----- Data for processing

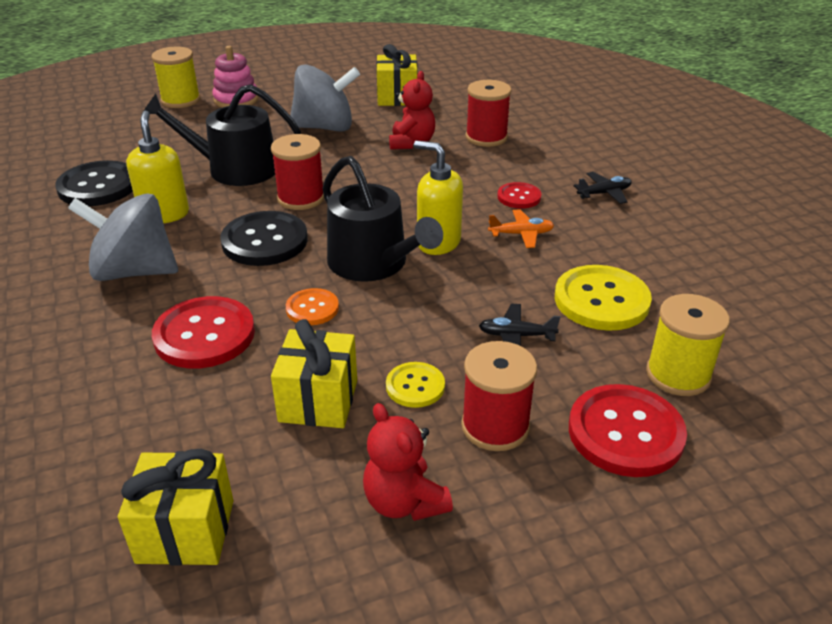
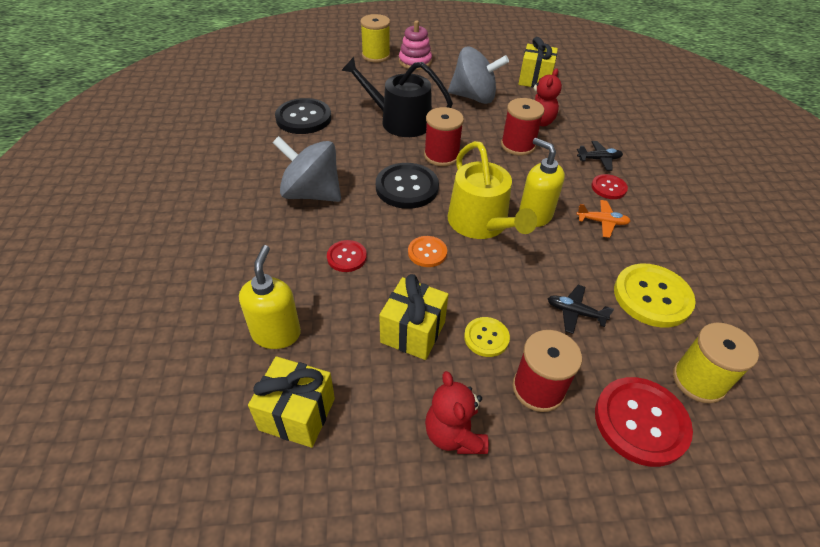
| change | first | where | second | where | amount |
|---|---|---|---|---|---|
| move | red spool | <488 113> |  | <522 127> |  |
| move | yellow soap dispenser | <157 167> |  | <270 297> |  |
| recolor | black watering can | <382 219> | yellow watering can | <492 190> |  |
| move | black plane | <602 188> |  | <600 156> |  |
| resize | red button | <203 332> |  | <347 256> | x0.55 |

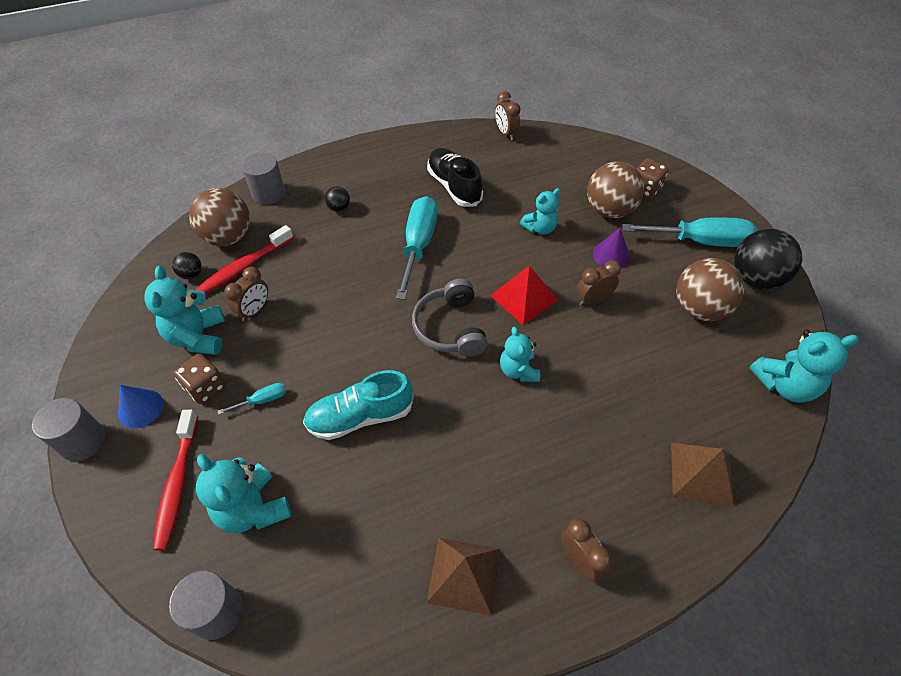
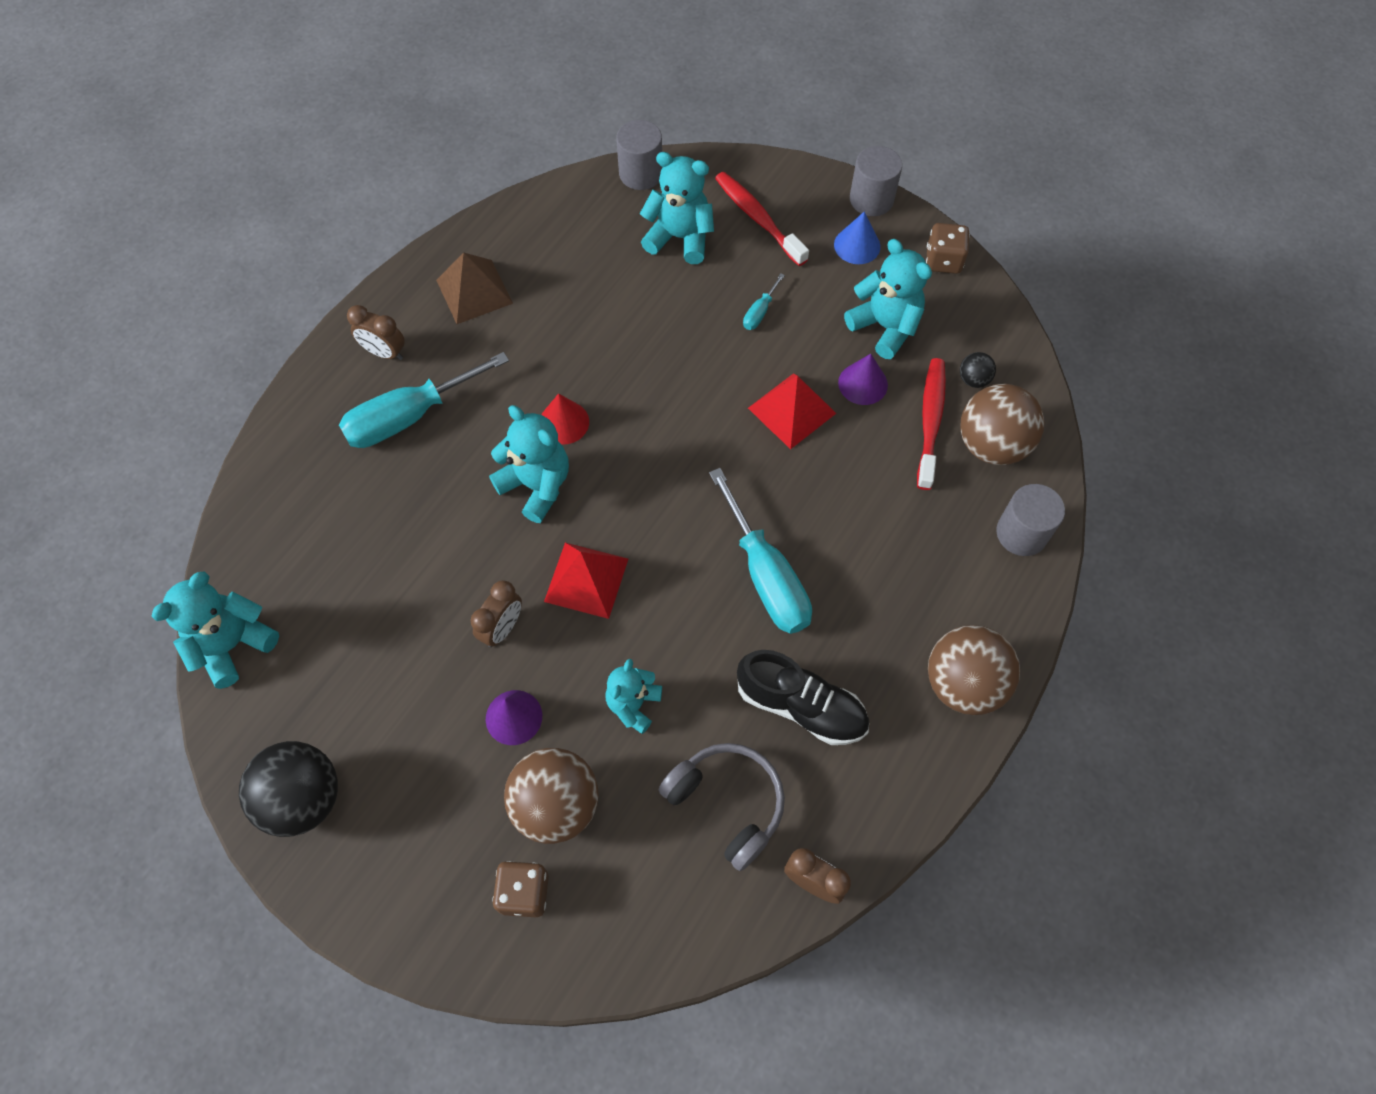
| change | first | where | second | where | amount |
|---|---|---|---|---|---|
| delete | black ball | <337 199> |  |  |  |
| move | turquoise screwdriver | <689 232> |  | <424 400> |  |
| move | brown ball | <710 289> |  | <974 670> |  |
| replace | brown clock | <246 294> | purple cone | <863 379> |  |
| move | grey headphones | <450 318> |  | <722 807> |  |
| resize | turquoise teddy bear | <520 354> |  | <529 464> | x1.51 |
| move | brown dice | <199 379> |  | <948 248> |  |
| delete | turquoise shoe | <358 405> |  |  |  |
| delete | brown pyramid | <702 475> |  |  |  |
| insert |  |  | red pyramid | <792 411> |  |
| insert |  |  | red cone | <565 419> |  |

----------

Work item:
Your task is to repeat, word for word and with no picture, every line from the one that contains "red spool |" through the last line of the data.

Answer box:
| move | red spool | <488 113> |  | <522 127> |  |
| move | yellow soap dispenser | <157 167> |  | <270 297> |  |
| recolor | black watering can | <382 219> | yellow watering can | <492 190> |  |
| move | black plane | <602 188> |  | <600 156> |  |
| resize | red button | <203 332> |  | <347 256> | x0.55 |

| change | first | where | second | where | amount |
|---|---|---|---|---|---|
| delete | black ball | <337 199> |  |  |  |
| move | turquoise screwdriver | <689 232> |  | <424 400> |  |
| move | brown ball | <710 289> |  | <974 670> |  |
| replace | brown clock | <246 294> | purple cone | <863 379> |  |
| move | grey headphones | <450 318> |  | <722 807> |  |
| resize | turquoise teddy bear | <520 354> |  | <529 464> | x1.51 |
| move | brown dice | <199 379> |  | <948 248> |  |
| delete | turquoise shoe | <358 405> |  |  |  |
| delete | brown pyramid | <702 475> |  |  |  |
| insert |  |  | red pyramid | <792 411> |  |
| insert |  |  | red cone | <565 419> |  |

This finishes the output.